### Work task
Once the pictures are removed, restate the data below word for word.

### Input
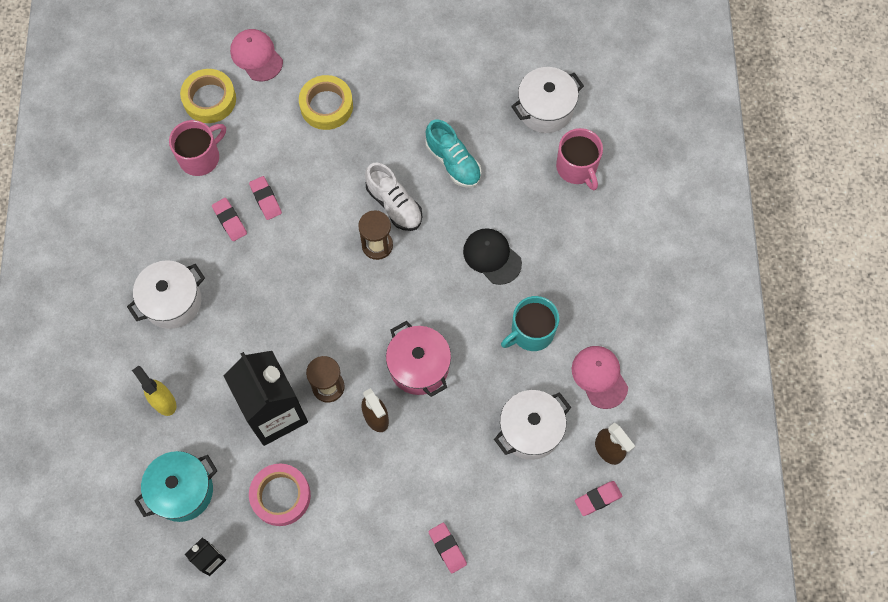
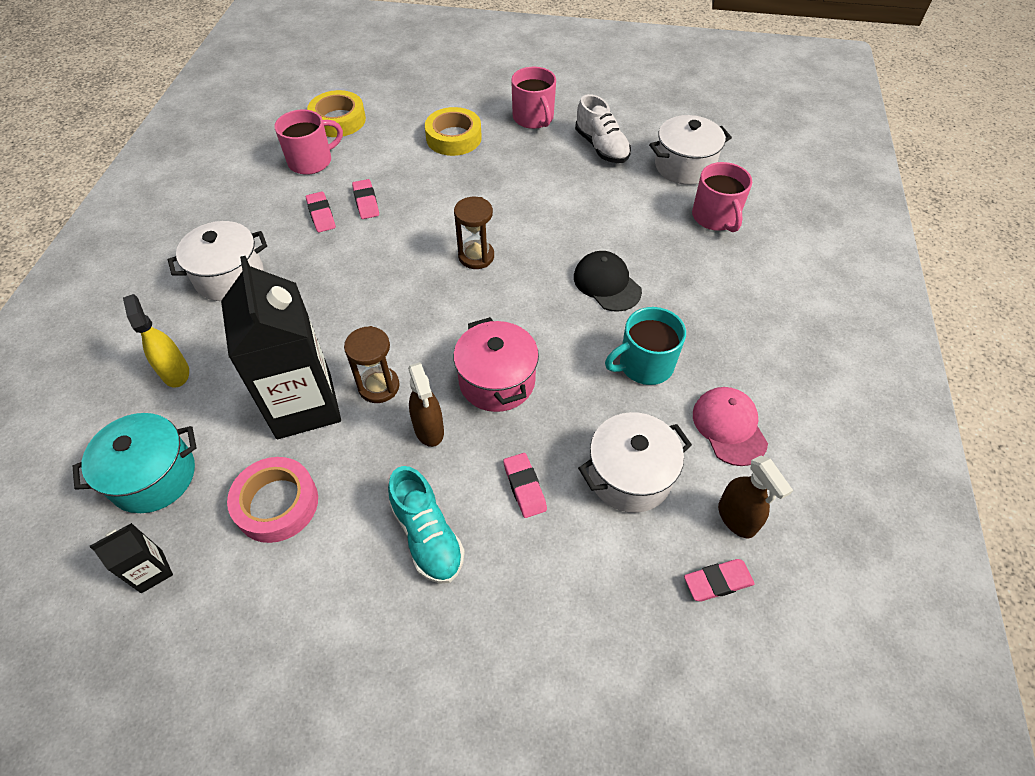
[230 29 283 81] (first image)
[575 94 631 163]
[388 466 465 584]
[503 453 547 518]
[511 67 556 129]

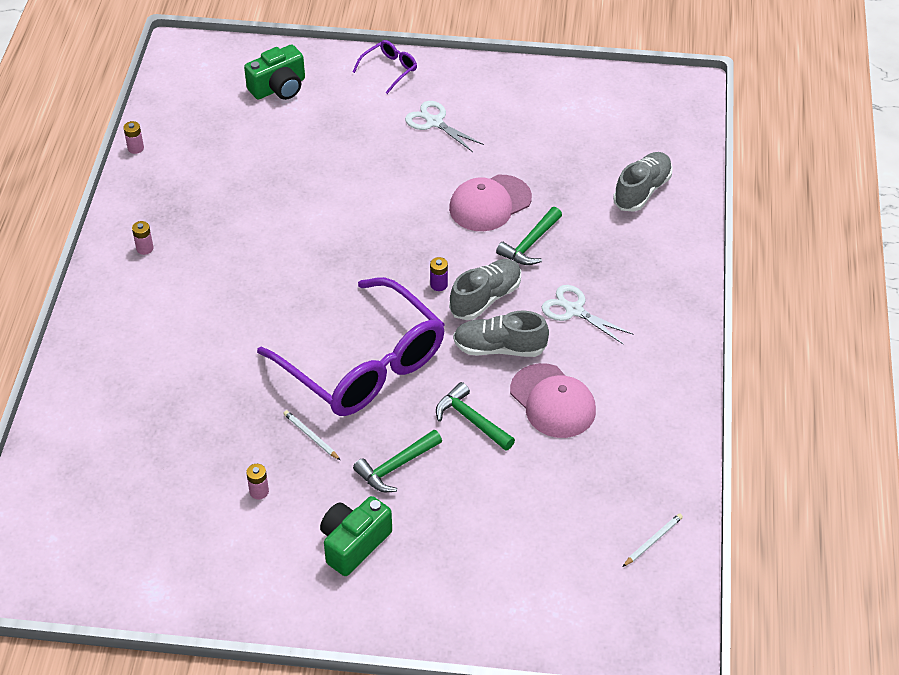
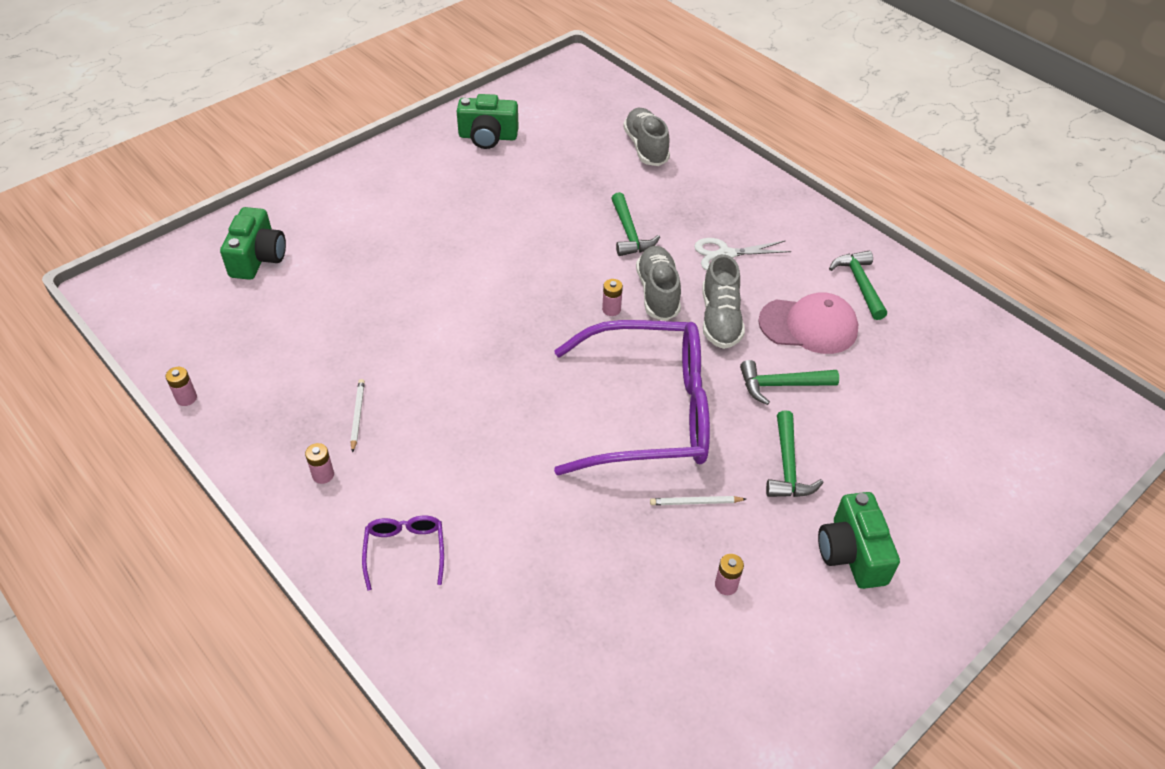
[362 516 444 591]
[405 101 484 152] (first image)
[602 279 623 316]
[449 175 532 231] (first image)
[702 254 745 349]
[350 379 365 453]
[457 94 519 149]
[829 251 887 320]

### Solution to this task
[230 29 283 81] (first image)
[575 94 631 163]
[388 466 465 584]
[503 453 547 518]
[511 67 556 129]

[362 516 444 591]
[405 101 484 152] (first image)
[602 279 623 316]
[449 175 532 231] (first image)
[702 254 745 349]
[350 379 365 453]
[457 94 519 149]
[829 251 887 320]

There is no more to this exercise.